Return the data below exactly, minus the pictures.

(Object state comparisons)
=====
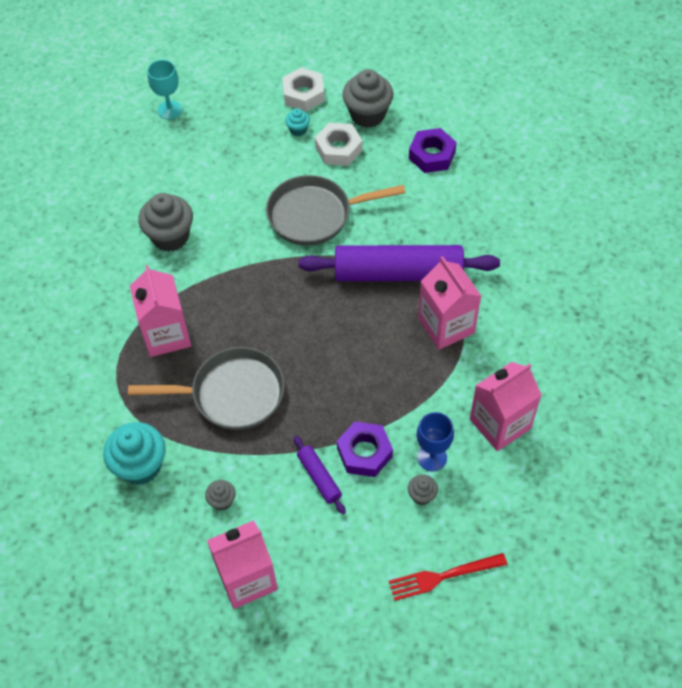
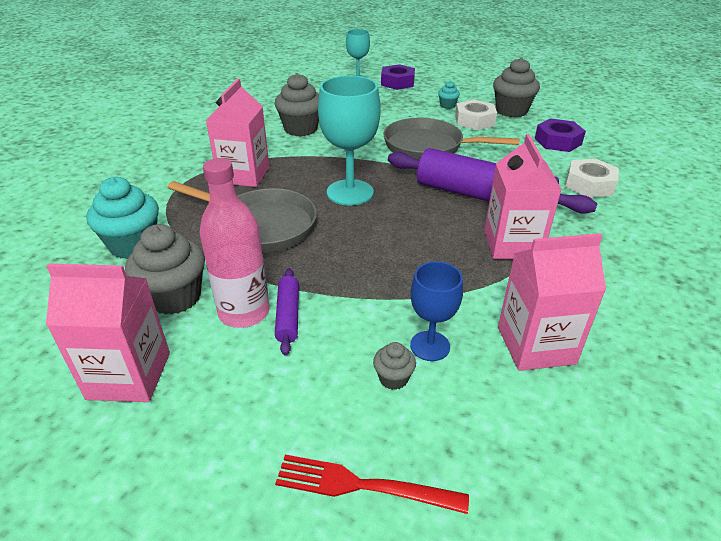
camera: 25 degrees right, 20 degrees down
(222, 501) = (175, 297): grey cupcake -> grey cupcake, size x2.05
(281, 317) = (350, 192): none -> turquoise goblet
(285, 490) = (244, 312): none -> pink bottle
(303, 94) = (464, 92): white nut -> white nut (589, 184)
(364, 452) = (354, 313): purple nut -> purple nut (397, 82)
=====
* YOUR RESPONSE:
camera: 25 degrees right, 20 degrees down
(222, 501) = (175, 297): grey cupcake -> grey cupcake, size x2.05
(281, 317) = (350, 192): none -> turquoise goblet
(285, 490) = (244, 312): none -> pink bottle
(303, 94) = (464, 92): white nut -> white nut (589, 184)
(364, 452) = (354, 313): purple nut -> purple nut (397, 82)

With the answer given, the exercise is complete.